◆ **REQUIRED ACTION**
An exact reproduction of the records is required, with all images left out.

◆ **DATA FOR REVIEW**
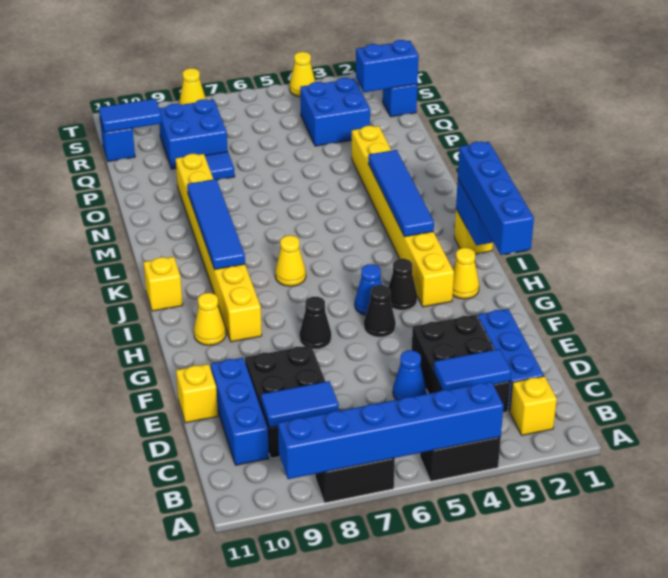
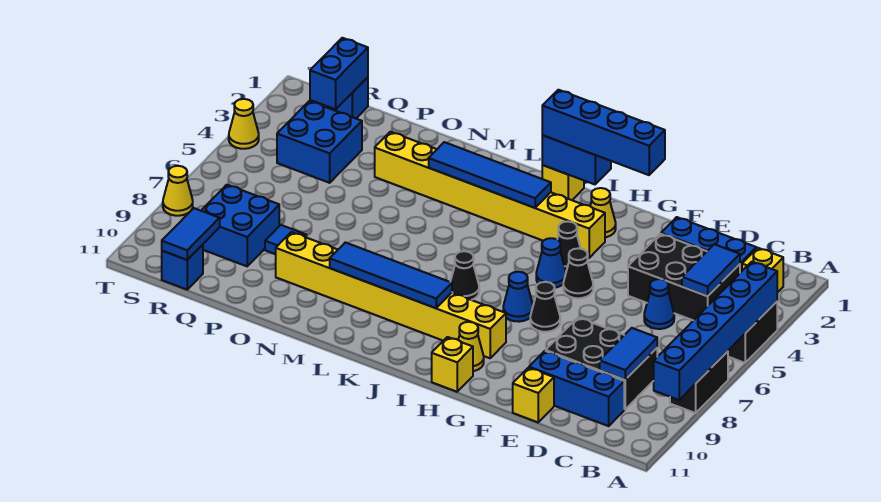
none -> blue cone H7 level 1
yellow cone J7 level 1 -> black cone J7 level 1
yellow brick J11 level 1 -> yellow brick H11 level 1

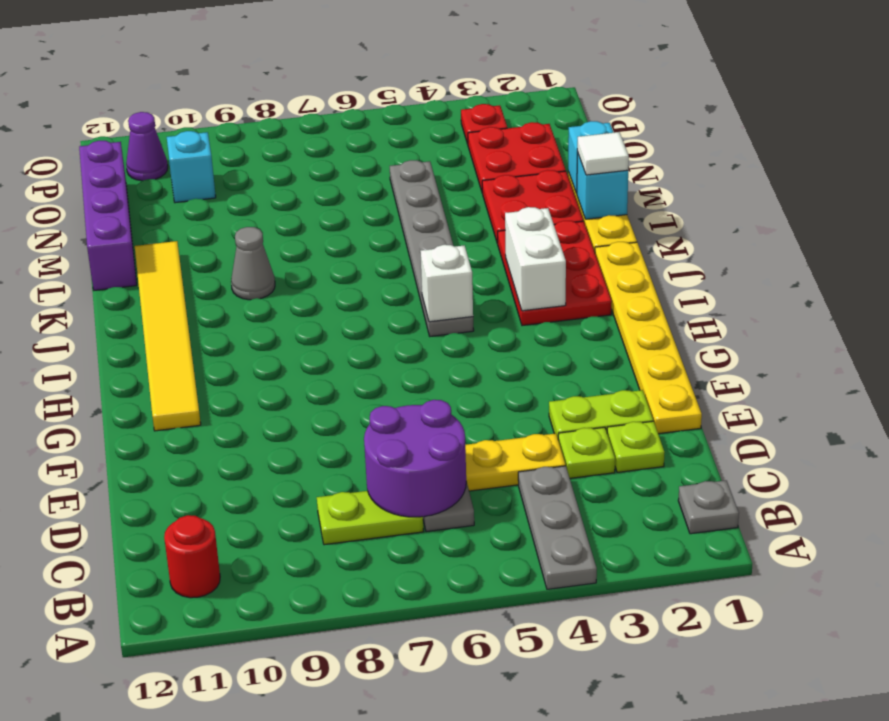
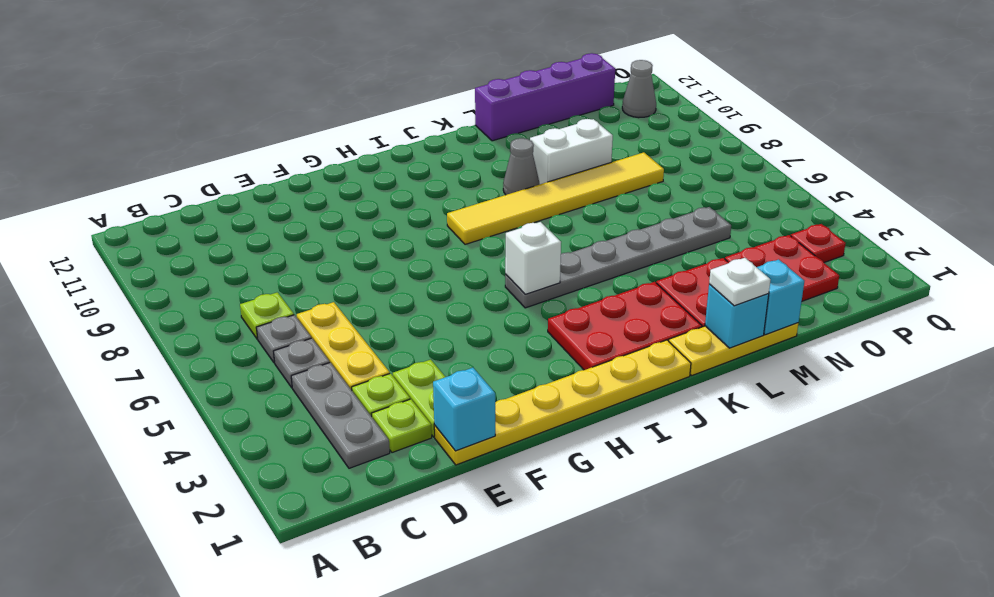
grey plate A4:C4 level 1 -> grey plate C2:C4 level 1
grey plate B1 level 1 -> grey plate C5 level 1
red round brick B11 level 1 -> none
purple round brick C6:D7 level 2 -> none
lime plate C7:C8 level 1 -> lime plate C7 level 1
yellow tile G11:L11 level 1 -> yellow tile I8:N8 level 1
white brick I3:J3 level 2 -> white brick L9:M9 level 1
white tile L1 level 3 -> white plate L1 level 3
cyan brick O10 level 1 -> cyan brick E1 level 2
purple cone P11 level 1 -> grey cone P11 level 1

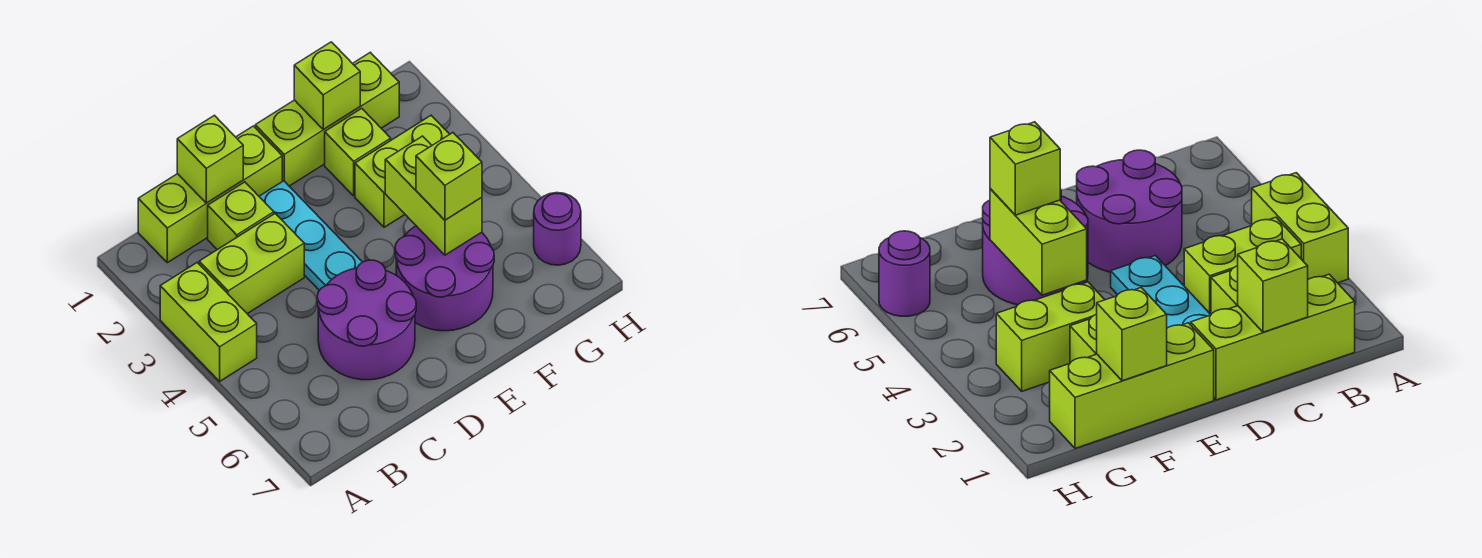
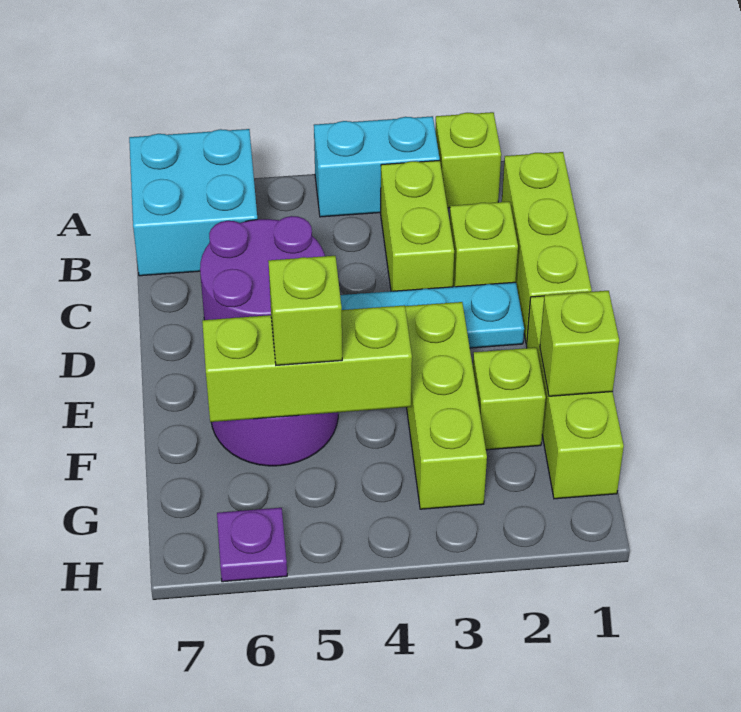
lime brick A3:A4 level 1 -> cyan brick A3:A4 level 1
none -> cyan brick A6:B7 level 1
lime brick C1 level 2 -> lime brick A2 level 1
lime brick F3:G3 level 1 -> lime brick E3:G3 level 1
lime brick F4:F5 level 2 -> lime brick F4:F6 level 2
purple round brick H6 level 1 -> purple plate H6 level 1

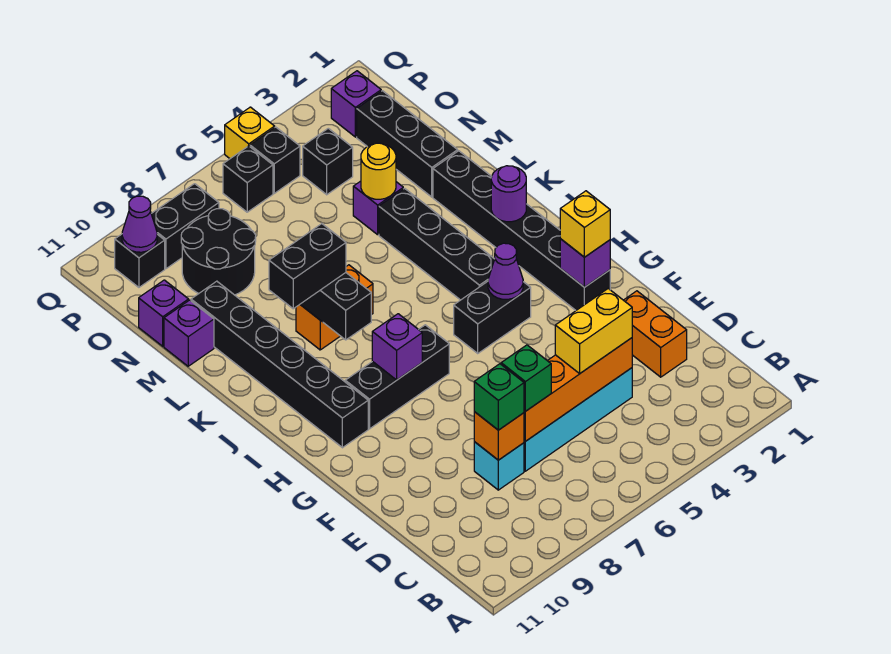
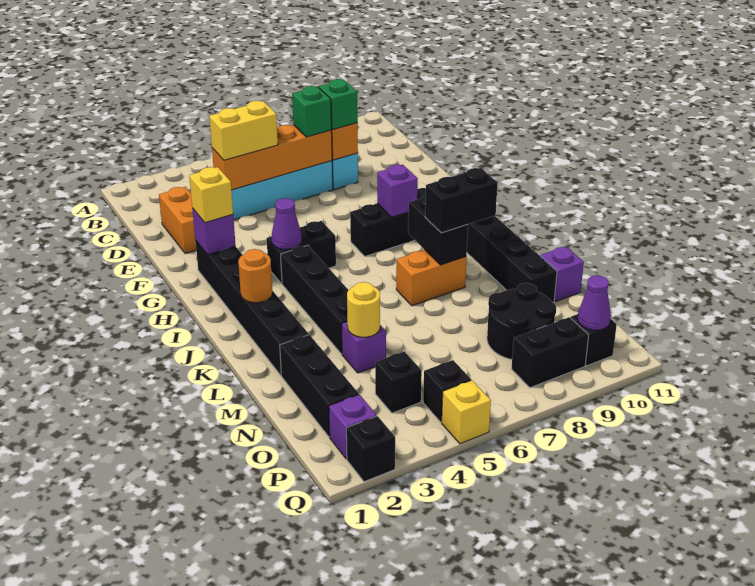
purple round brick J2 level 2 -> orange round brick J2 level 2
purple brick N11 level 1 -> none
black brick P6 level 1 -> black brick Q2 level 1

◆ **SOLUTION**
none -> blue cone H7 level 1
yellow cone J7 level 1 -> black cone J7 level 1
yellow brick J11 level 1 -> yellow brick H11 level 1

grey plate A4:C4 level 1 -> grey plate C2:C4 level 1
grey plate B1 level 1 -> grey plate C5 level 1
red round brick B11 level 1 -> none
purple round brick C6:D7 level 2 -> none
lime plate C7:C8 level 1 -> lime plate C7 level 1
yellow tile G11:L11 level 1 -> yellow tile I8:N8 level 1
white brick I3:J3 level 2 -> white brick L9:M9 level 1
white tile L1 level 3 -> white plate L1 level 3
cyan brick O10 level 1 -> cyan brick E1 level 2
purple cone P11 level 1 -> grey cone P11 level 1

lime brick A3:A4 level 1 -> cyan brick A3:A4 level 1
none -> cyan brick A6:B7 level 1
lime brick C1 level 2 -> lime brick A2 level 1
lime brick F3:G3 level 1 -> lime brick E3:G3 level 1
lime brick F4:F5 level 2 -> lime brick F4:F6 level 2
purple round brick H6 level 1 -> purple plate H6 level 1

purple round brick J2 level 2 -> orange round brick J2 level 2
purple brick N11 level 1 -> none
black brick P6 level 1 -> black brick Q2 level 1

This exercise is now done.